Work to be completed —
Carry over every entry exactly as written, though not the pictures it contains.

Object transformation records —
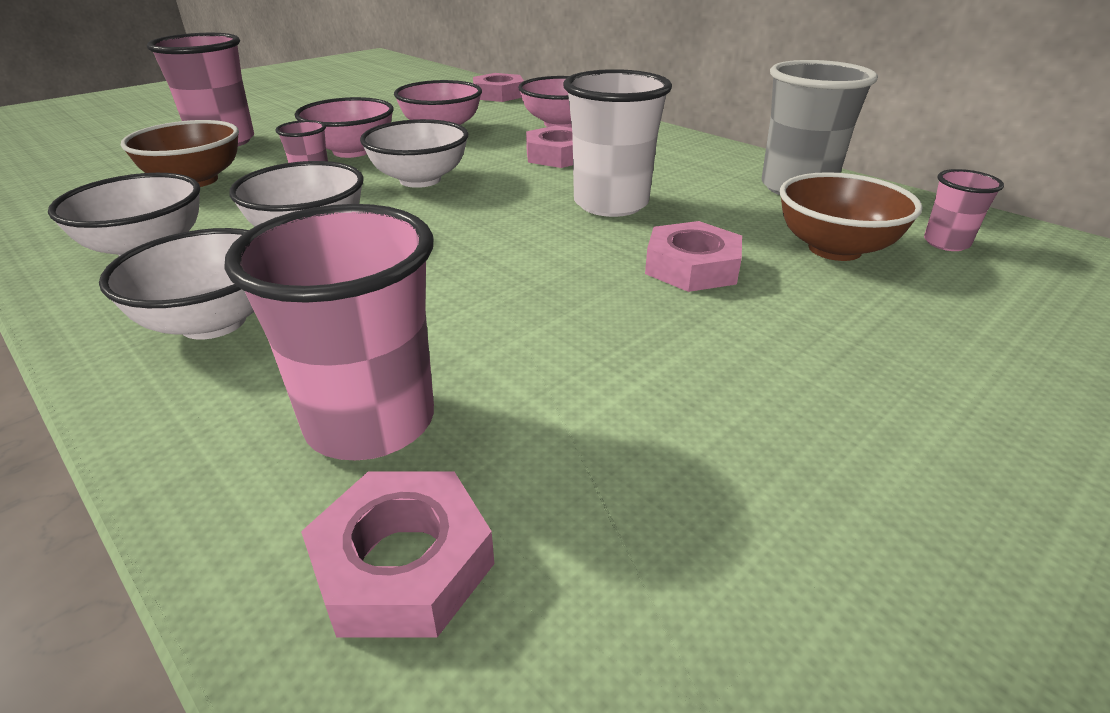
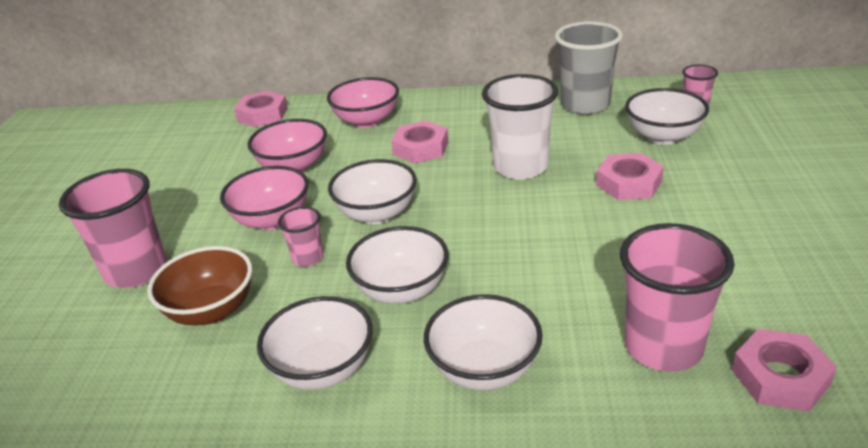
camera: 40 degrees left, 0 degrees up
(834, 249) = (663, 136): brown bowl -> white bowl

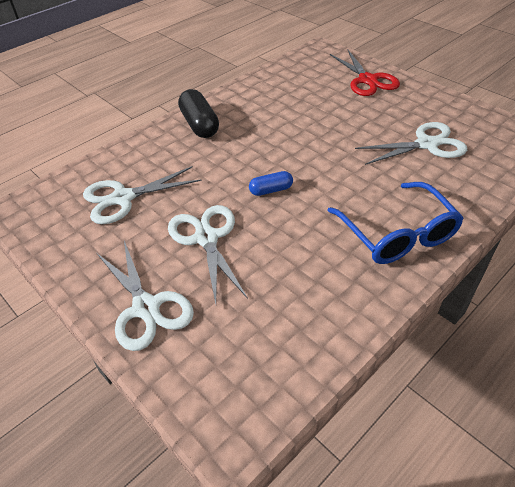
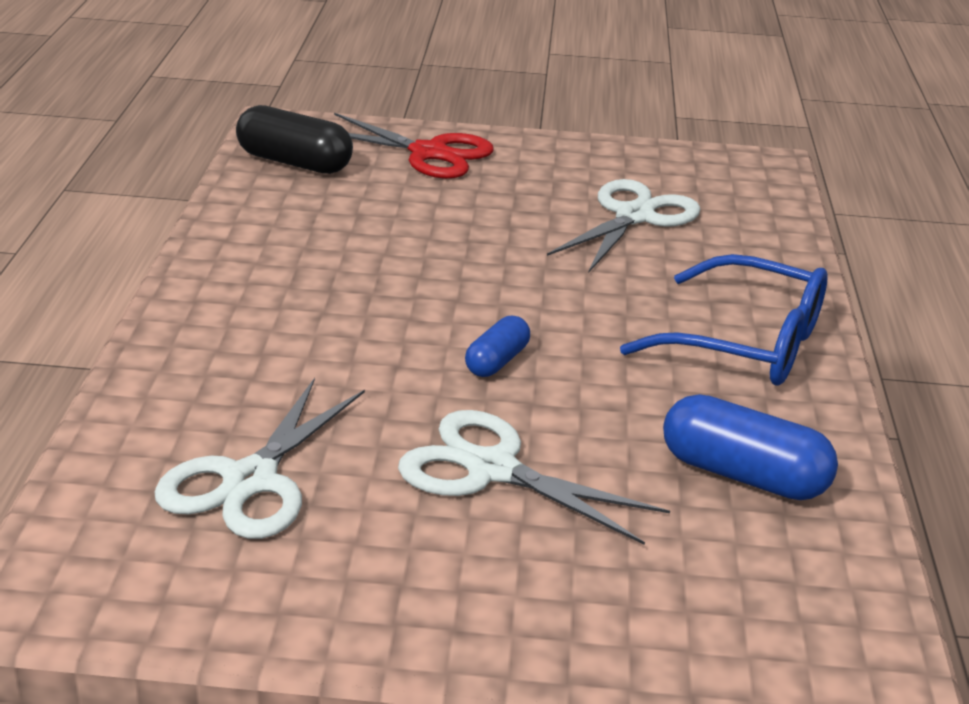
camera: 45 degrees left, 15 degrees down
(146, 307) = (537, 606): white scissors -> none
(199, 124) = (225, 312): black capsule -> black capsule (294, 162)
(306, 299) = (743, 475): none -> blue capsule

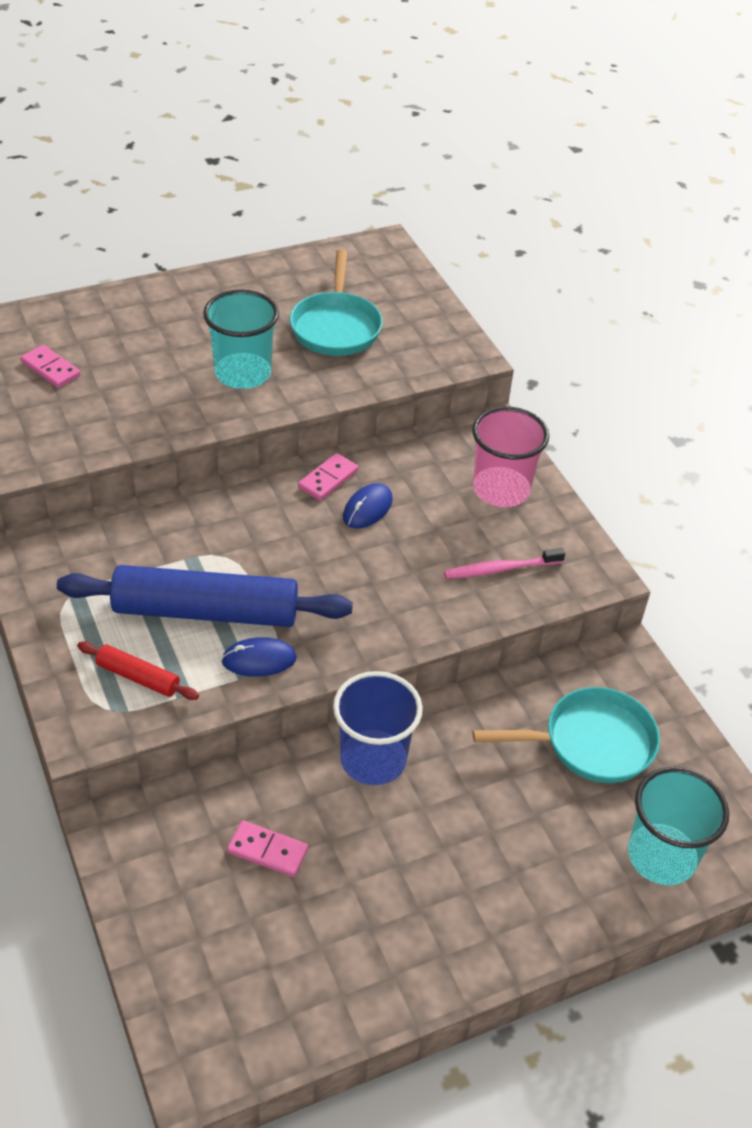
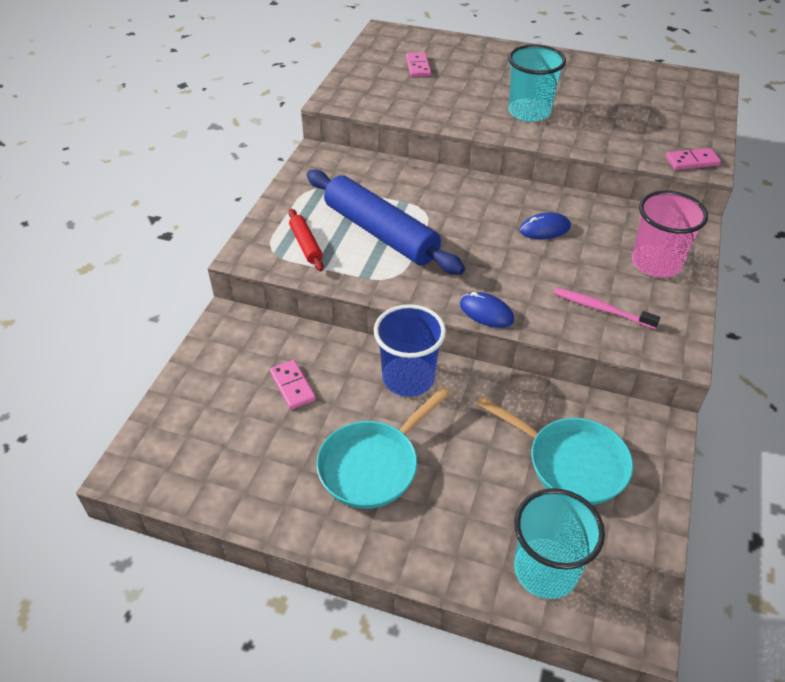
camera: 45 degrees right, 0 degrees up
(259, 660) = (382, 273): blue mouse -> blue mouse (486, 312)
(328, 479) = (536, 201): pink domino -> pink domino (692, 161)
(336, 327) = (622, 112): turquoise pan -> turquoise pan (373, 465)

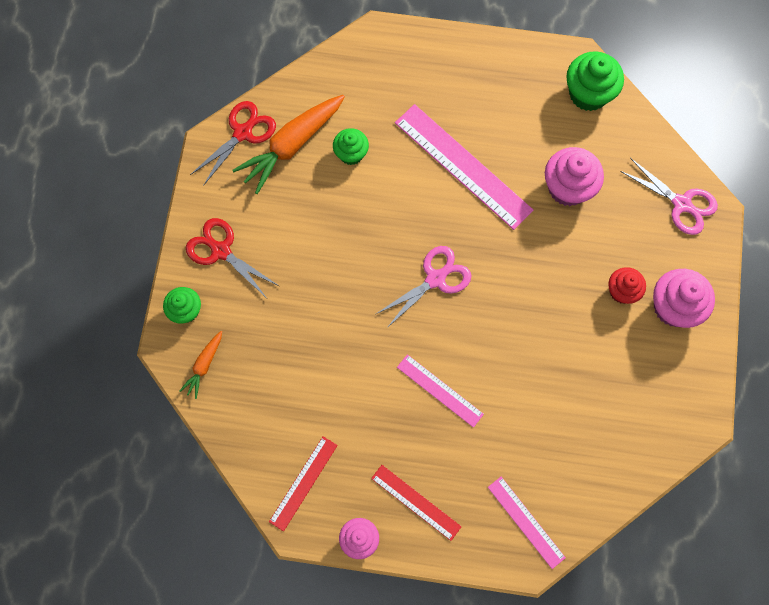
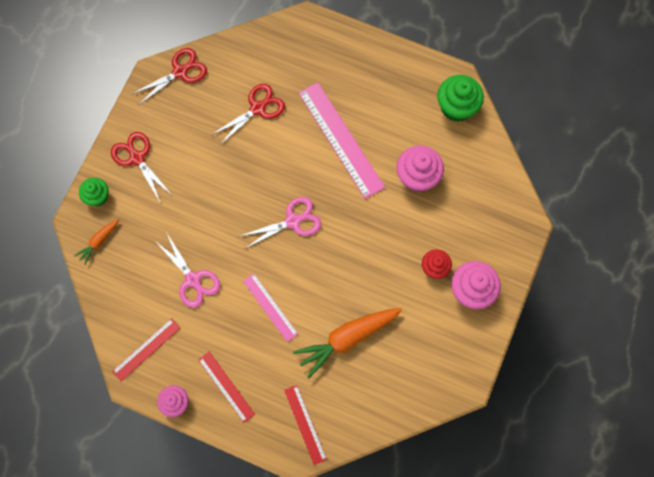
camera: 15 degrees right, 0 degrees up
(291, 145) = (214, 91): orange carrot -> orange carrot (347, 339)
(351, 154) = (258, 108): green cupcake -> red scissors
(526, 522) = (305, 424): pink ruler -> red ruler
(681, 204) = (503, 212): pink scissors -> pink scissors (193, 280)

Answer to the problem —
camera: 40 degrees left, 0 degrees up
(834, 249) = (663, 136): brown bowl -> white bowl

camera: 45 degrees left, 15 degrees down
(146, 307) = (537, 606): white scissors -> none
(199, 124) = (225, 312): black capsule -> black capsule (294, 162)
(306, 299) = (743, 475): none -> blue capsule

camera: 45 degrees right, 0 degrees up
(259, 660) = (382, 273): blue mouse -> blue mouse (486, 312)
(328, 479) = (536, 201): pink domino -> pink domino (692, 161)
(336, 327) = (622, 112): turquoise pan -> turquoise pan (373, 465)

camera: 15 degrees right, 0 degrees up
(291, 145) = (214, 91): orange carrot -> orange carrot (347, 339)
(351, 154) = (258, 108): green cupcake -> red scissors
(526, 522) = (305, 424): pink ruler -> red ruler
(681, 204) = (503, 212): pink scissors -> pink scissors (193, 280)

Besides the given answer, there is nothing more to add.